● Assigned task: Restate only the tail of the data below, starting at the line that contains "blue ellipse: (45, 85)" and including the last line, word for word.

● Extracted material:
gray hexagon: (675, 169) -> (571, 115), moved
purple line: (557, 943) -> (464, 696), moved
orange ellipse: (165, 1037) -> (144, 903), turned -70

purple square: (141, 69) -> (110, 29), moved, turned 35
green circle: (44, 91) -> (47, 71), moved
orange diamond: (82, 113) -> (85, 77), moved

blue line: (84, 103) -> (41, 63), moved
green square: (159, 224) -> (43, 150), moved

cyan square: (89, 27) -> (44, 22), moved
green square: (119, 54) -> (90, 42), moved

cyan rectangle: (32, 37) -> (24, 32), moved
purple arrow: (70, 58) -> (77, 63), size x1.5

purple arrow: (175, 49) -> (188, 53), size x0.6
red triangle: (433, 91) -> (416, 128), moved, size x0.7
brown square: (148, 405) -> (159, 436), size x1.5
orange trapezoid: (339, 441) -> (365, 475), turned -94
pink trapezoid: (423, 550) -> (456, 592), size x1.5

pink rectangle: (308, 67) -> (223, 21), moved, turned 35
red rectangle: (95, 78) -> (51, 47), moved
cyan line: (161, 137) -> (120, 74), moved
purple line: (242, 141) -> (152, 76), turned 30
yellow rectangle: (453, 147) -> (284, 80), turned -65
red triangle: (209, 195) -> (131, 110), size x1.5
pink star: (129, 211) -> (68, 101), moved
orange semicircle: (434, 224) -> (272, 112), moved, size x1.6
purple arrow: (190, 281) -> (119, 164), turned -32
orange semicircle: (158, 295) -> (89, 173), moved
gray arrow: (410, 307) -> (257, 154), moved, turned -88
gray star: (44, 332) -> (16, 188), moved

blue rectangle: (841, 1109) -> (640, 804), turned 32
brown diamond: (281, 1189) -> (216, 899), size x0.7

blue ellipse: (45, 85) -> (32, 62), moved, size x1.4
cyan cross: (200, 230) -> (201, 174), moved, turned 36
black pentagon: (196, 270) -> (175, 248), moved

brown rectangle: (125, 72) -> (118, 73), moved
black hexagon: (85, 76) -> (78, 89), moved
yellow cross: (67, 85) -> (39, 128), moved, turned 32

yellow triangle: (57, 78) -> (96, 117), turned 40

● Task output:
blue ellipse: (45, 85) -> (32, 62), moved, size x1.4
cyan cross: (200, 230) -> (201, 174), moved, turned 36
black pentagon: (196, 270) -> (175, 248), moved

brown rectangle: (125, 72) -> (118, 73), moved
black hexagon: (85, 76) -> (78, 89), moved
yellow cross: (67, 85) -> (39, 128), moved, turned 32

yellow triangle: (57, 78) -> (96, 117), turned 40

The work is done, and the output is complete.